Aim of the task:
For this exercise, repeat exactly the lines below starting at the line holding "U37: NAND (in" and ending at the line holding "TP1: none -> test point (W4)", both included, with no extra lines and no pictures.

——

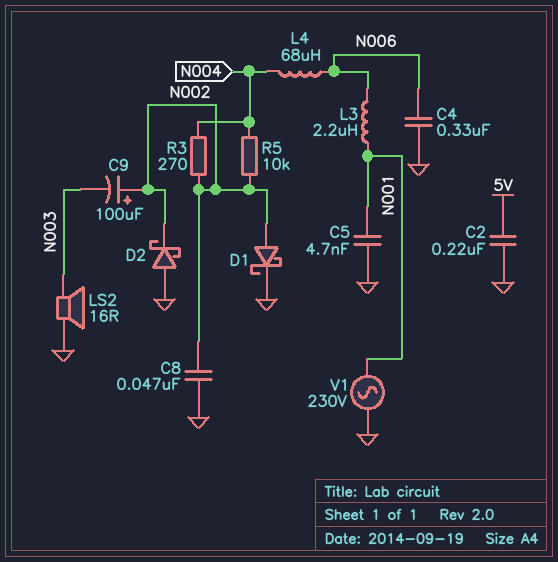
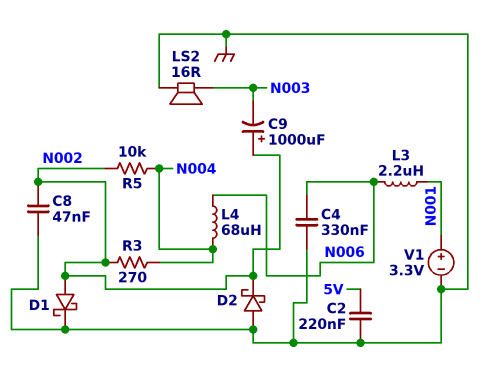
C5: 4.7nF (GND, N001) -> none
C9: 100uF (plus N002, minus N003) -> 1000uF (plus N002, minus N003)
V1: AC 230V (GND, N001) -> 3.3V (plus N001, minus GND)

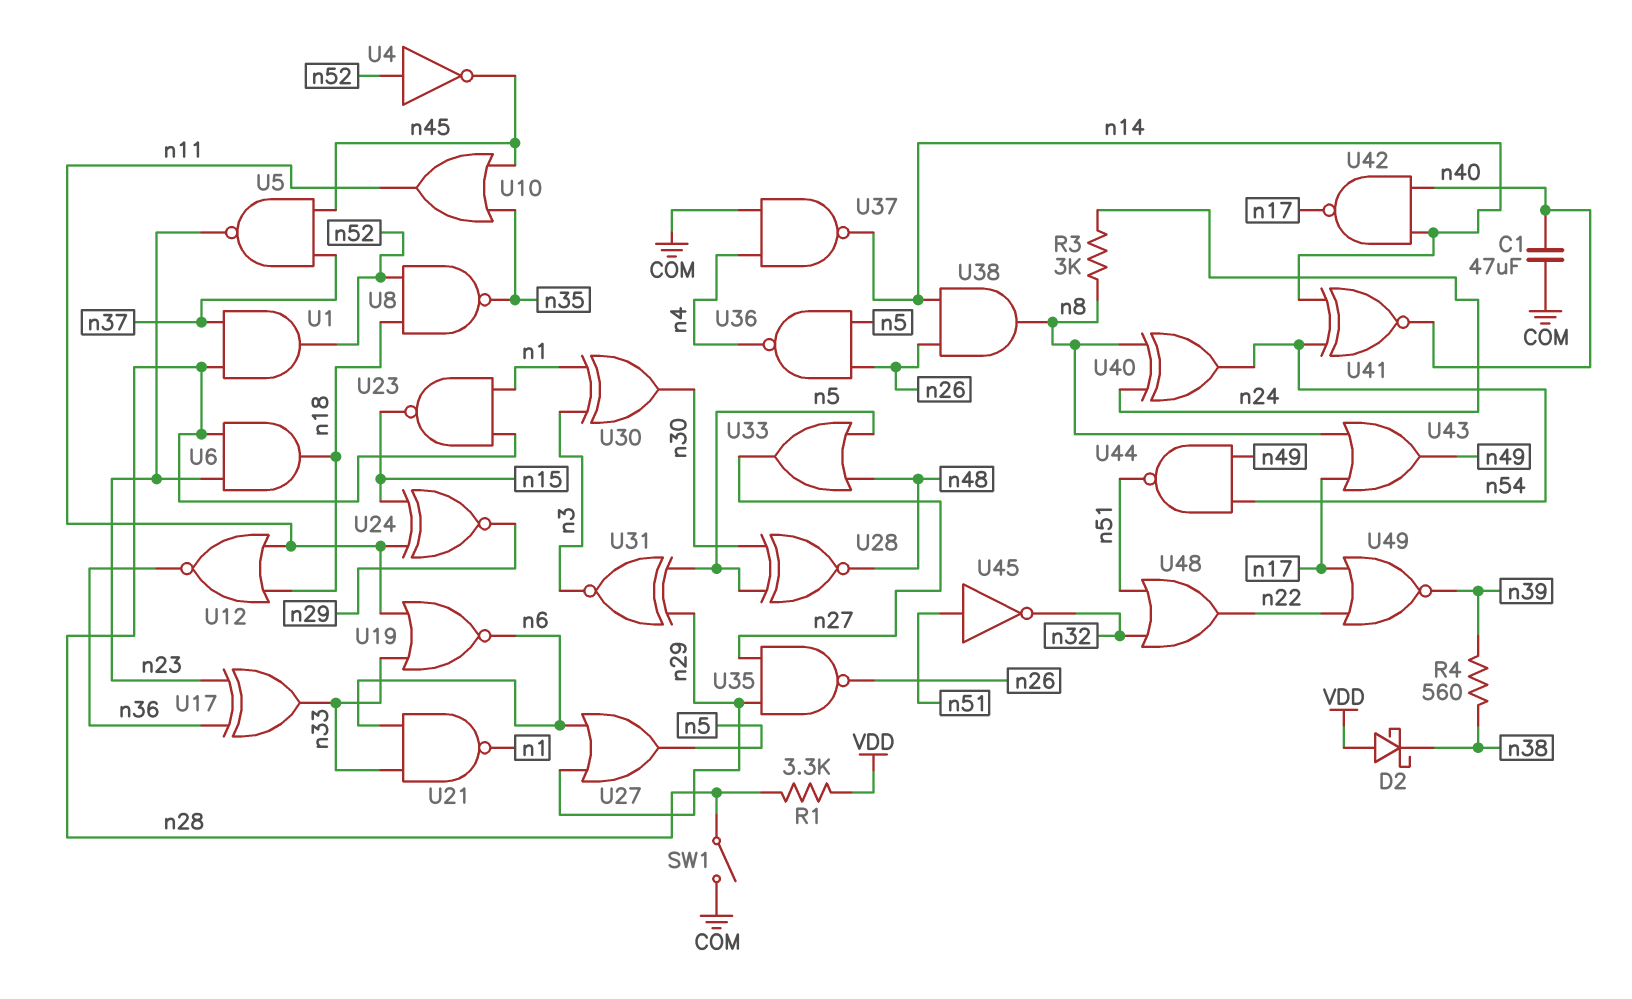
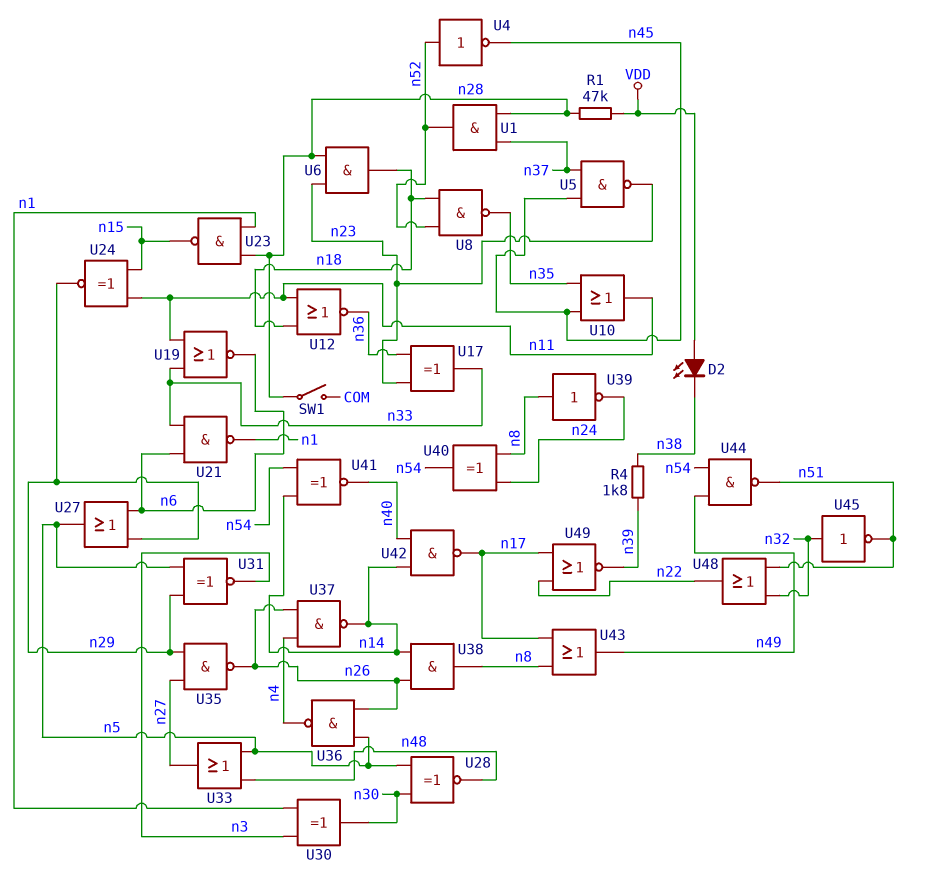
C1: 47uF (COM, n40) -> none
D2: schottky (A VDD, K n38) -> LED (A VDD, K n38)
R1: 3.3k (VDD, n28) -> 47k (VDD, n28)
R3: 3k (n8, n24) -> none
R4: 560 (n38, n39) -> 1.8k (n38, n39)
U37: NAND (in COM, in n4, out n14) -> NAND (in n4, in n26, out n14)
U39: none -> NOT (in n8, out n24)
U45: NOT (in n51, out n32) -> NOT (in n32, out n51)

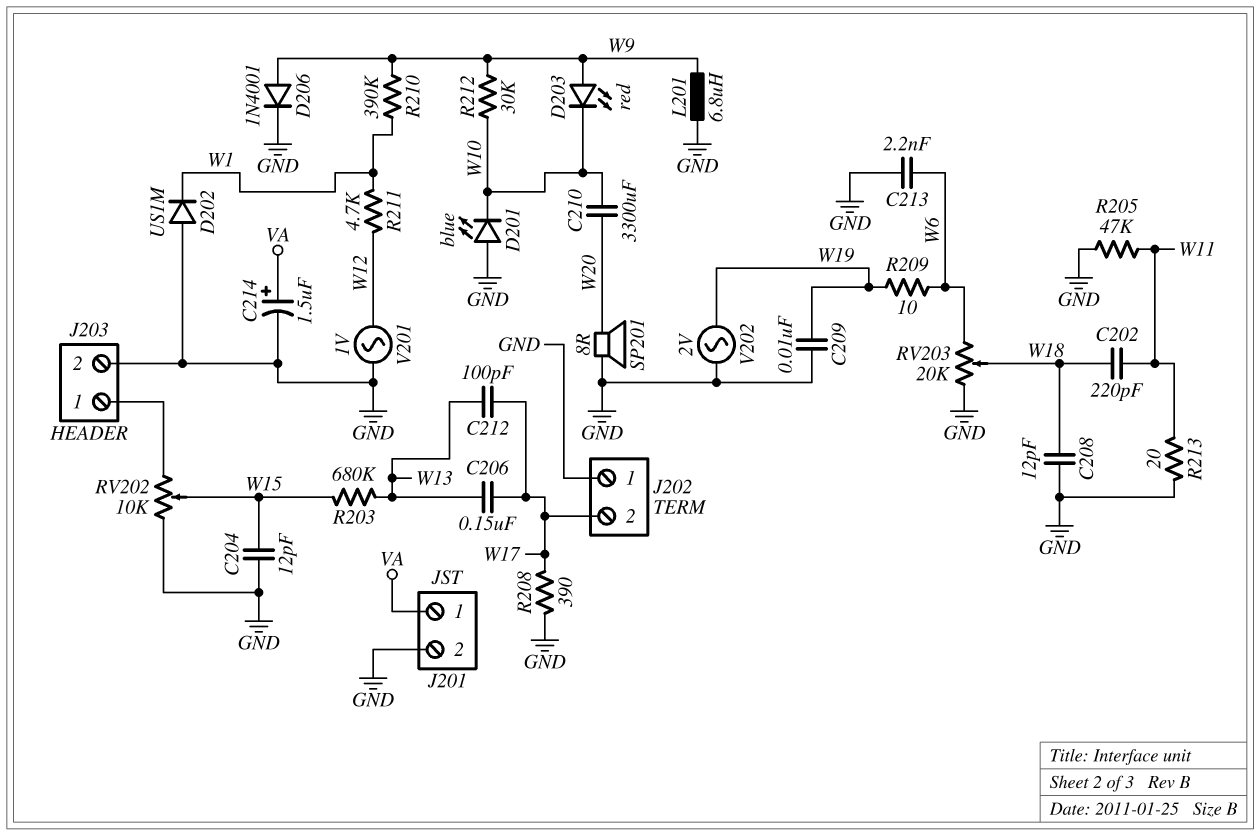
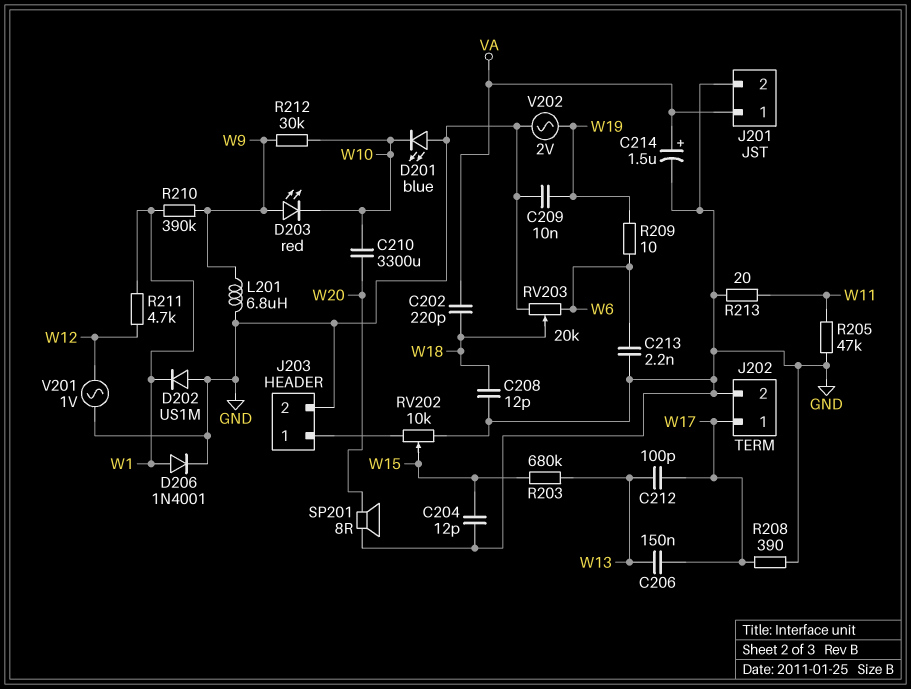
C202: 220pF (W11, W18) -> 220pF (VA, W18)
D206: diode 1N4001 (A W9, K GND) -> diode 1N4001 (A W1, K GND)
J202 pin 1: GND -> W17
J202 pin 2: W17 -> GND

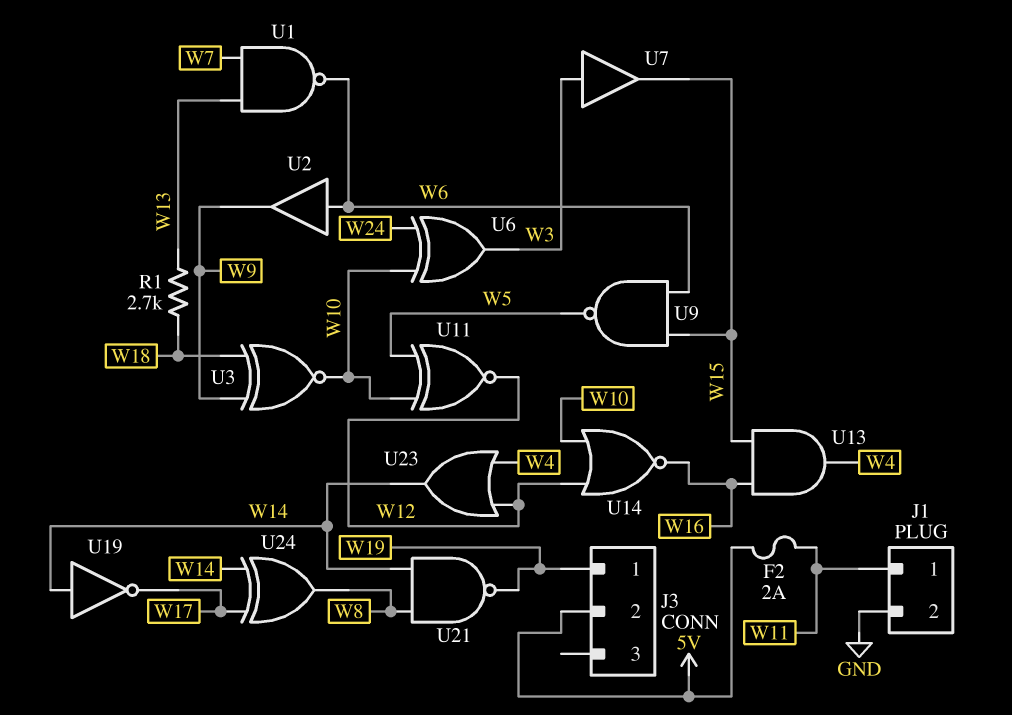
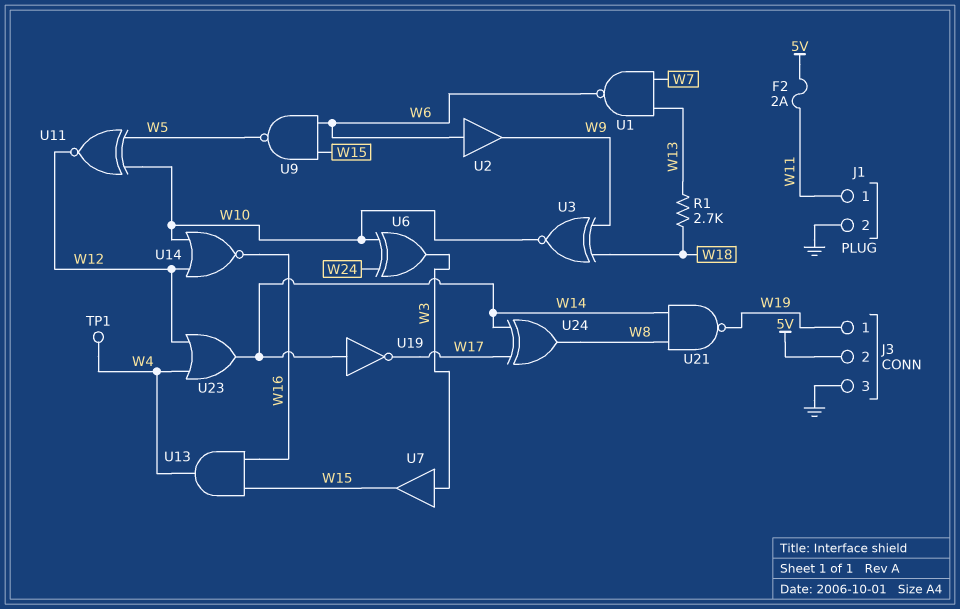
J3 pin 3: none -> GND
TP1: none -> test point (W4)

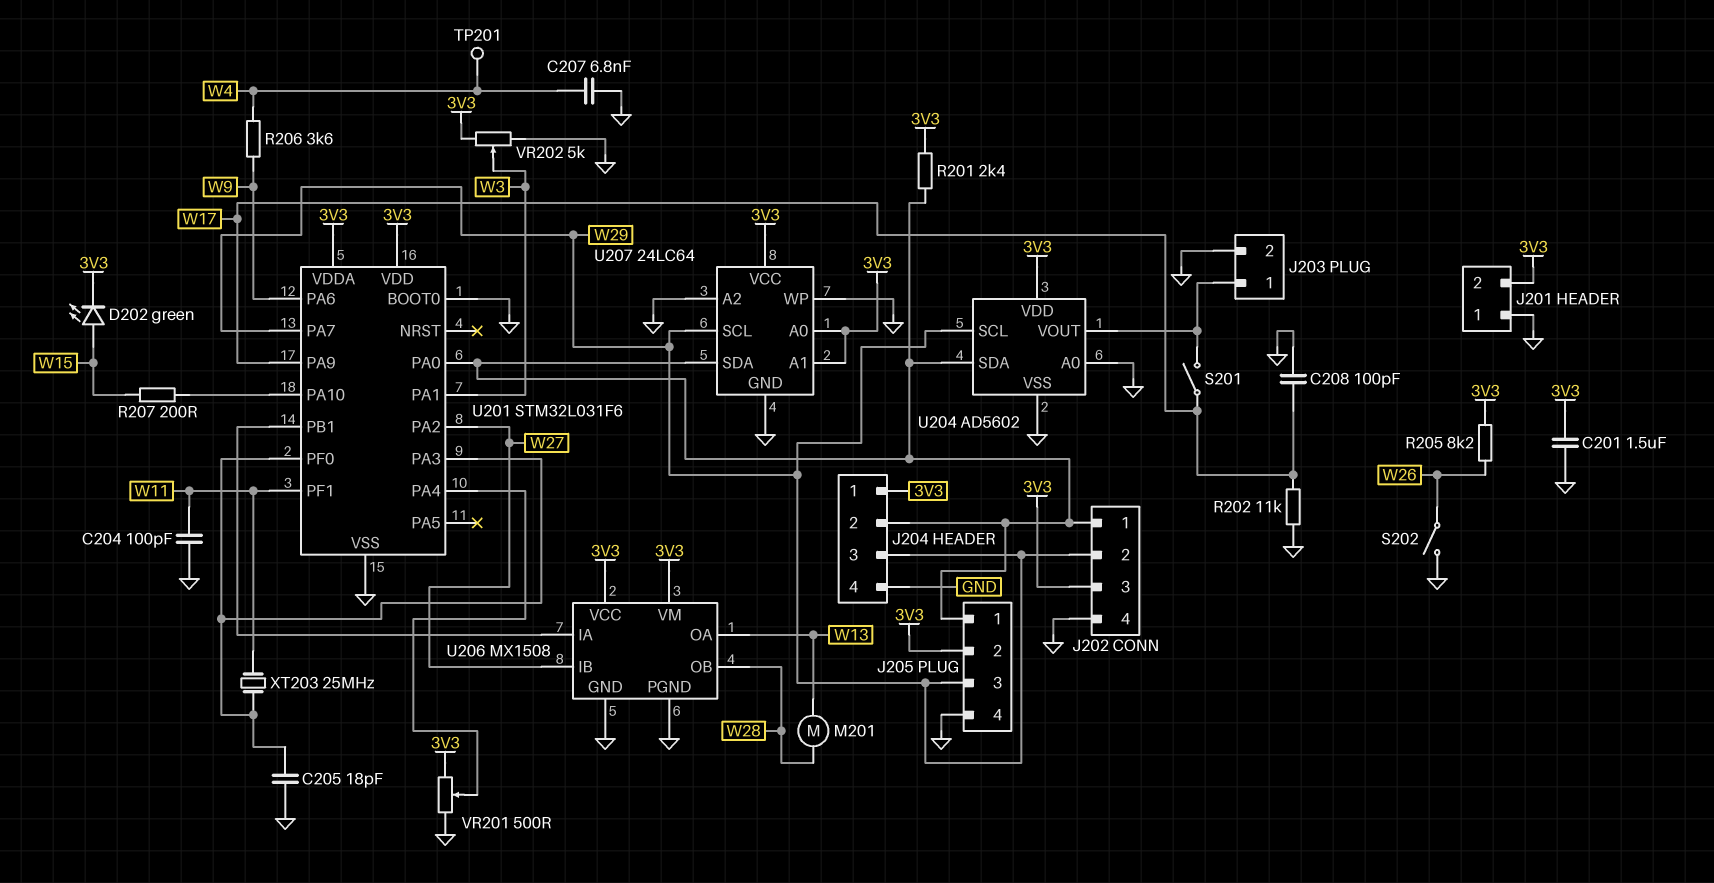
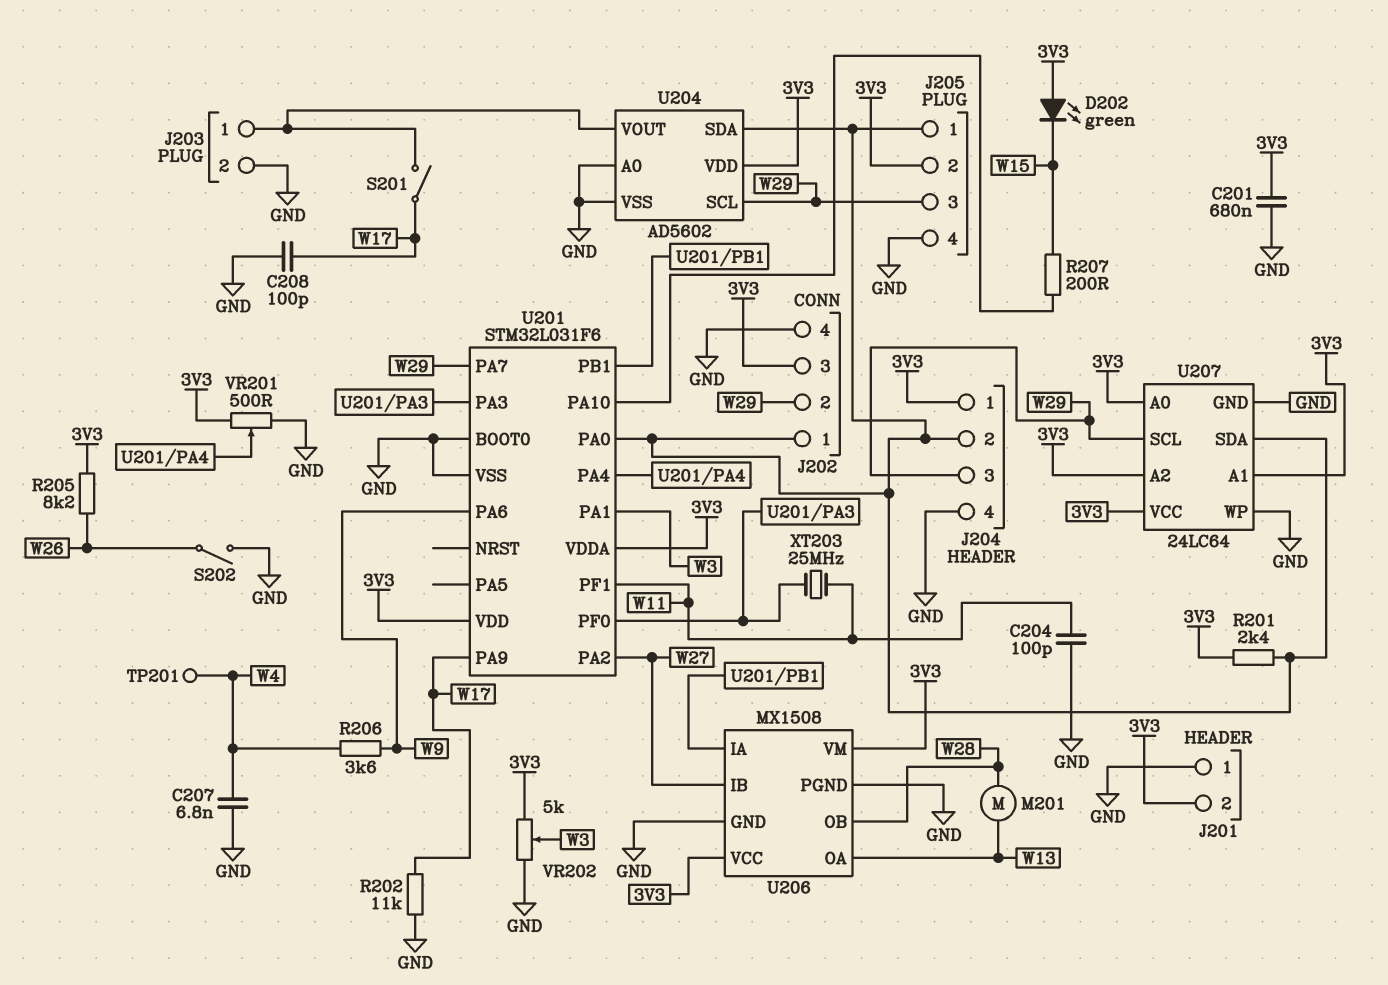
C201: 1.5uF (3V3, GND) -> 680nF (3V3, GND)
C205: 18pF (GND, U201/PA3) -> none
D202: LED green (A W15, K 3V3) -> LED green (A 3V3, K W15)
U207 pin A2: GND -> 3V3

——

Solution to the exercise:
U37: NAND (in COM, in n4, out n14) -> NAND (in n4, in n26, out n14)
U39: none -> NOT (in n8, out n24)
U45: NOT (in n51, out n32) -> NOT (in n32, out n51)

C202: 220pF (W11, W18) -> 220pF (VA, W18)
D206: diode 1N4001 (A W9, K GND) -> diode 1N4001 (A W1, K GND)
J202 pin 1: GND -> W17
J202 pin 2: W17 -> GND

J3 pin 3: none -> GND
TP1: none -> test point (W4)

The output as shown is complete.